Data section start

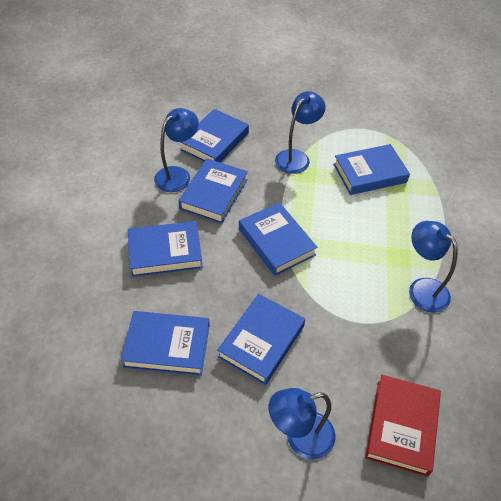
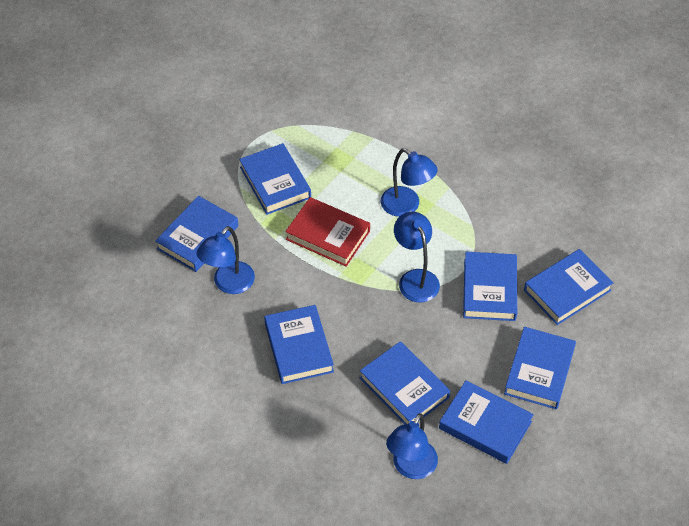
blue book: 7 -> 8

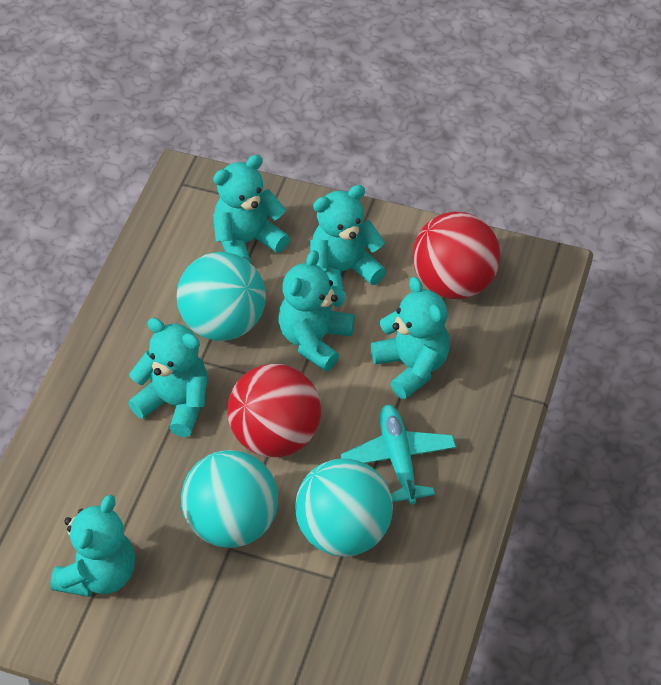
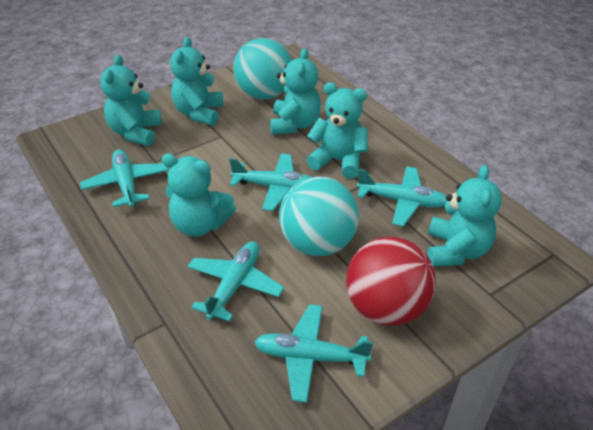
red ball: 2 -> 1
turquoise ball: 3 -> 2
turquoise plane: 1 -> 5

Data section end
Data section start

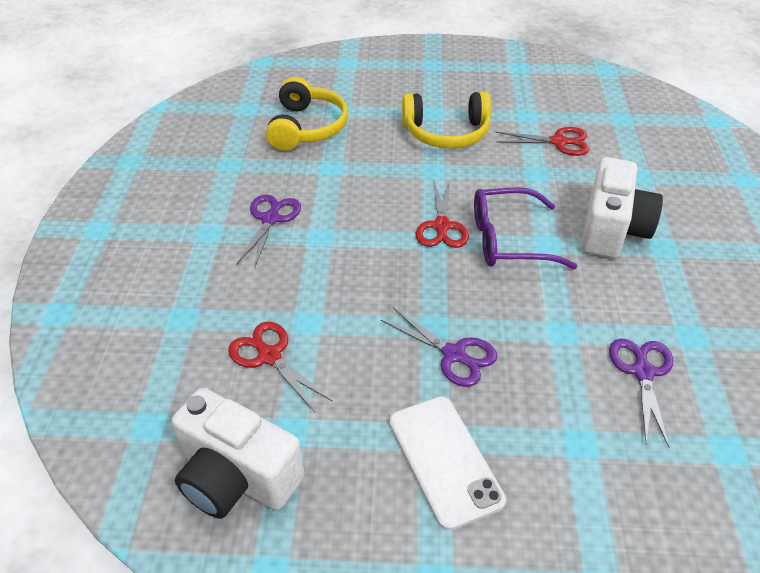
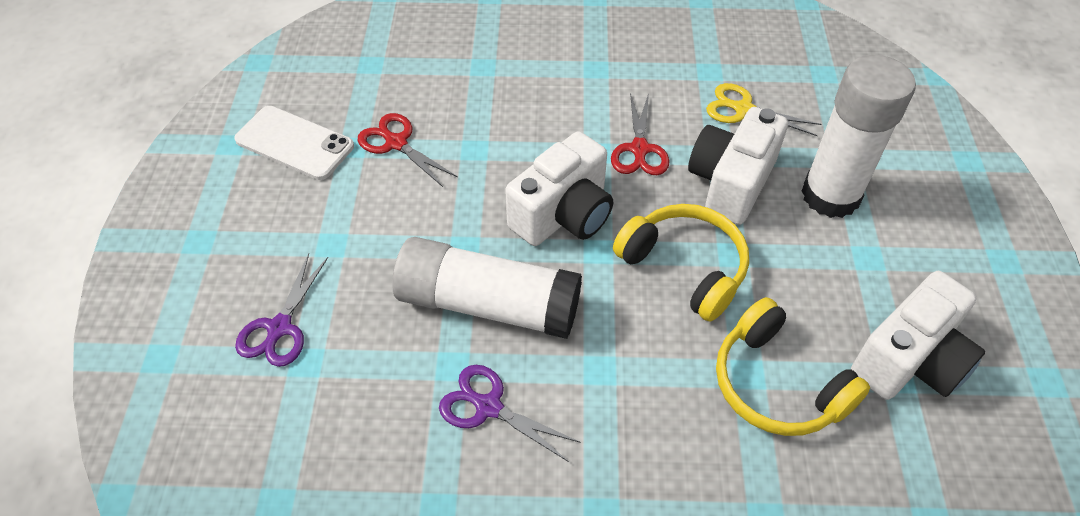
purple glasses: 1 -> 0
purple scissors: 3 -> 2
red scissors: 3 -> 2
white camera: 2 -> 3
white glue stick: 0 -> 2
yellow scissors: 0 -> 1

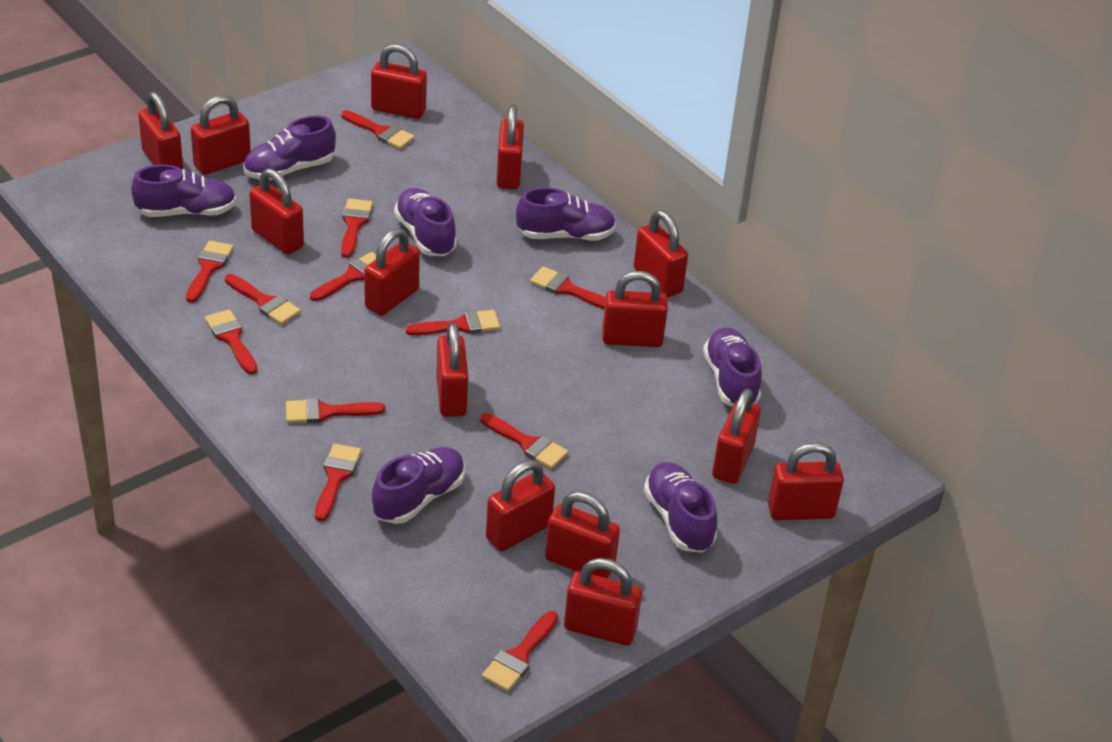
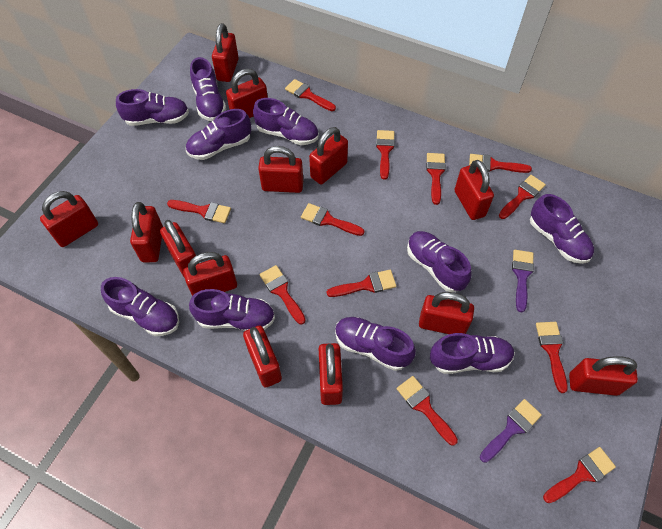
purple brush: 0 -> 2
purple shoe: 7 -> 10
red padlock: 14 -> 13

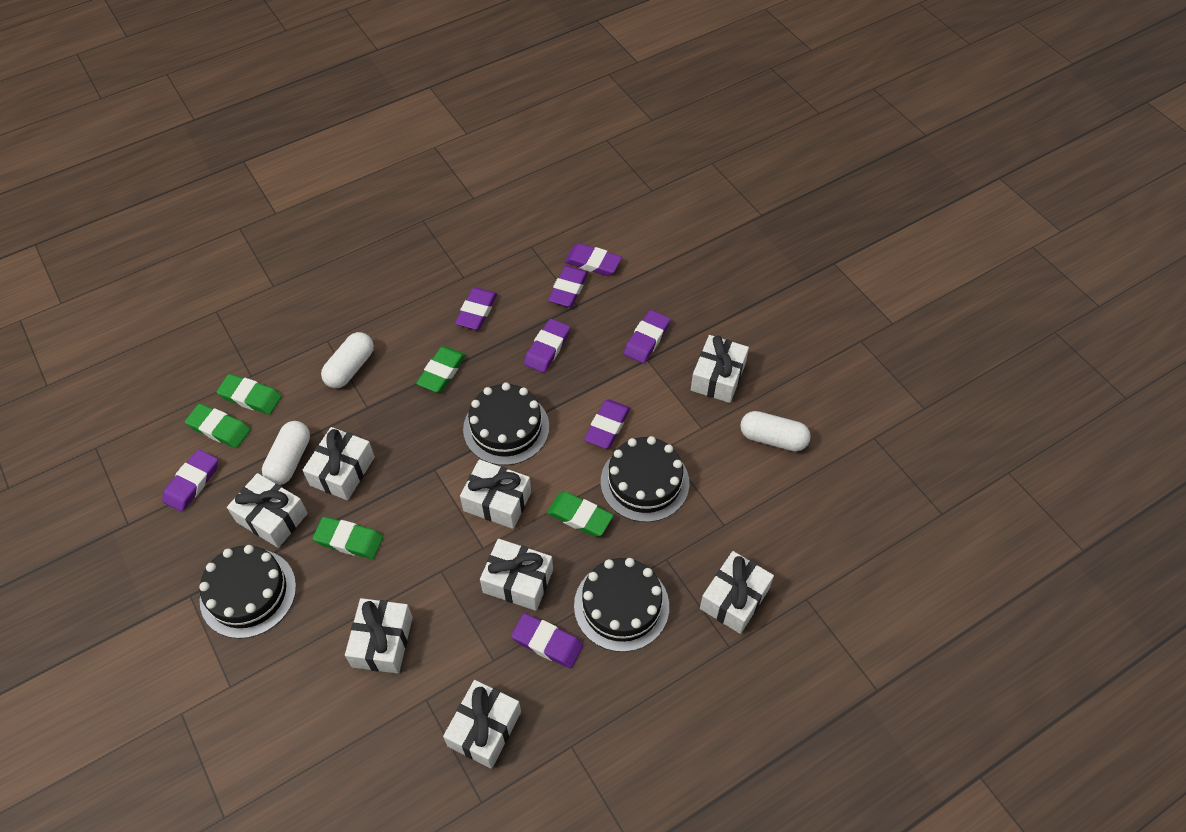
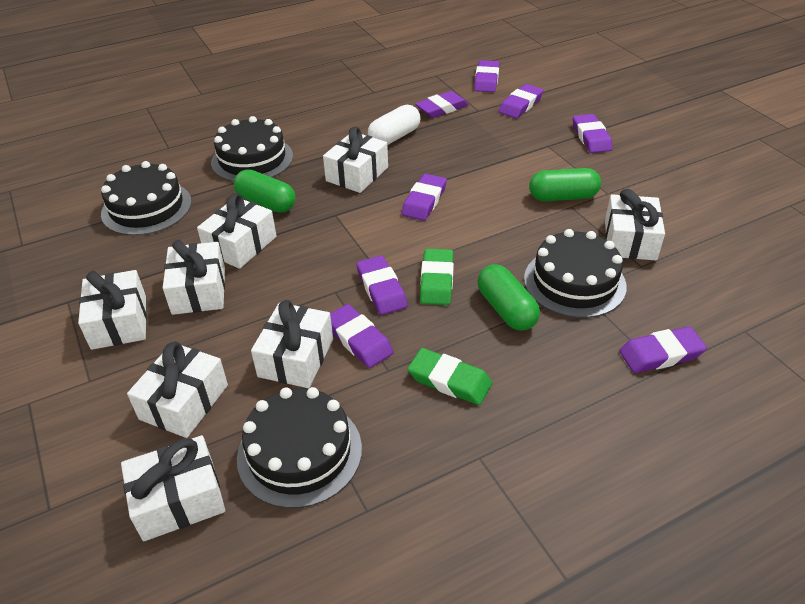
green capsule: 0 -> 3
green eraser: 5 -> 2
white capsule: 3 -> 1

Data section end
Data section start

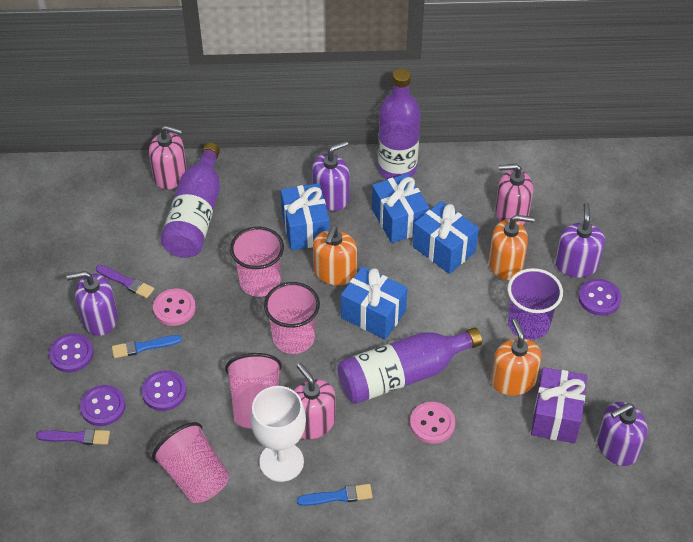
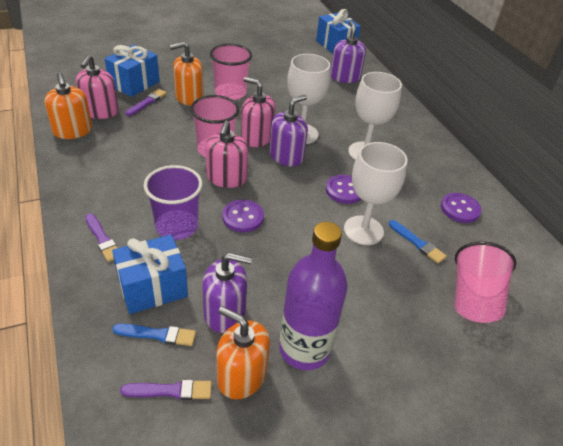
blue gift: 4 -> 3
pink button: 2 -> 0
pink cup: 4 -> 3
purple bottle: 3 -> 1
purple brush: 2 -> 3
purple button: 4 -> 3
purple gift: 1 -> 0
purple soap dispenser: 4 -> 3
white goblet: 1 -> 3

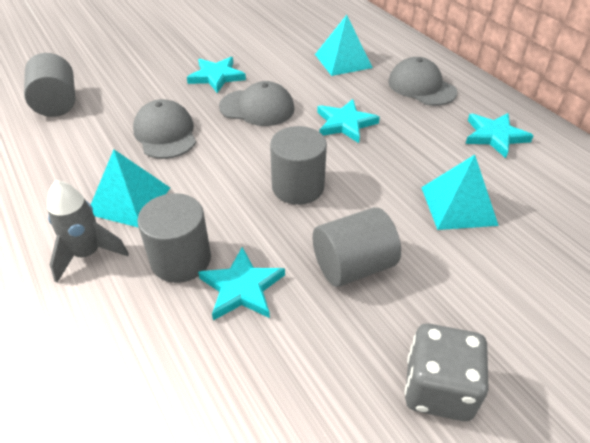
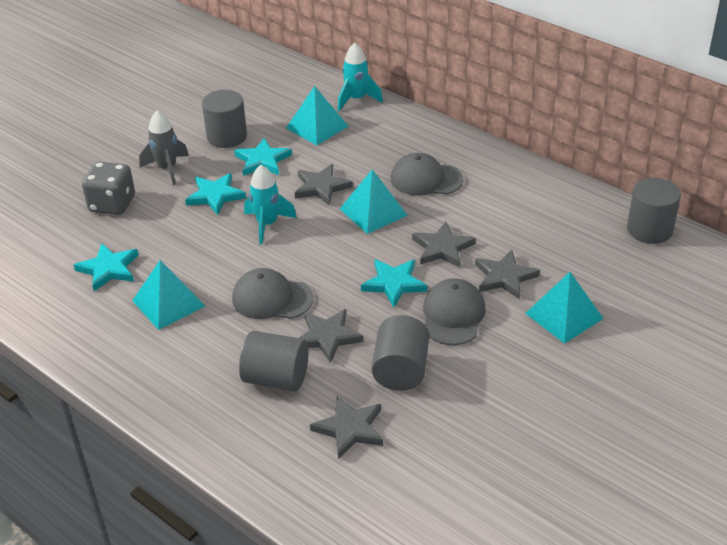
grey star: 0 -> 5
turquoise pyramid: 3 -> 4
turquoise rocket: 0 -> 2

Data section end

▶ Directions for this task
State how many lines of the listing hold the string "scissors", and add nothing else.

▶ Written answer
3